WRITTEN PROBLEM:
Reproduce the rows below, substituting "L-block" for each occurrence of "L-shape" and keeping every other character the same.

++++ DATA EXCERPTS

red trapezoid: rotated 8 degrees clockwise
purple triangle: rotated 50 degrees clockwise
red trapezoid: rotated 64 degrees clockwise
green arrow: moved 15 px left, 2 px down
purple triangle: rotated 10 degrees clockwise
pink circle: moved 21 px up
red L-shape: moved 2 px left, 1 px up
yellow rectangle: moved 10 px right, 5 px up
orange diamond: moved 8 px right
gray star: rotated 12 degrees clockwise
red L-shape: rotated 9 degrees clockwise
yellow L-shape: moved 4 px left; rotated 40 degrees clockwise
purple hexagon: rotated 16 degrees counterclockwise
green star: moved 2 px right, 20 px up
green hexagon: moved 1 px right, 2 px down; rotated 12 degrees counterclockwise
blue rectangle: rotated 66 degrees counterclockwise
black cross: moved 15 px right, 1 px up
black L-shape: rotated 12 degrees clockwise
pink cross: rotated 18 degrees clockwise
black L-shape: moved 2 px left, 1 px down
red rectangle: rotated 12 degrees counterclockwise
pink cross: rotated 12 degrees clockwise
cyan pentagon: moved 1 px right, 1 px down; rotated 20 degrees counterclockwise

++++++++

RESPONSE FOR THIS EXERCISE:
red trapezoid: rotated 8 degrees clockwise
purple triangle: rotated 50 degrees clockwise
red trapezoid: rotated 64 degrees clockwise
green arrow: moved 15 px left, 2 px down
purple triangle: rotated 10 degrees clockwise
pink circle: moved 21 px up
red L-block: moved 2 px left, 1 px up
yellow rectangle: moved 10 px right, 5 px up
orange diamond: moved 8 px right
gray star: rotated 12 degrees clockwise
red L-block: rotated 9 degrees clockwise
yellow L-block: moved 4 px left; rotated 40 degrees clockwise
purple hexagon: rotated 16 degrees counterclockwise
green star: moved 2 px right, 20 px up
green hexagon: moved 1 px right, 2 px down; rotated 12 degrees counterclockwise
blue rectangle: rotated 66 degrees counterclockwise
black cross: moved 15 px right, 1 px up
black L-block: rotated 12 degrees clockwise
pink cross: rotated 18 degrees clockwise
black L-block: moved 2 px left, 1 px down
red rectangle: rotated 12 degrees counterclockwise
pink cross: rotated 12 degrees clockwise
cyan pentagon: moved 1 px right, 1 px down; rotated 20 degrees counterclockwise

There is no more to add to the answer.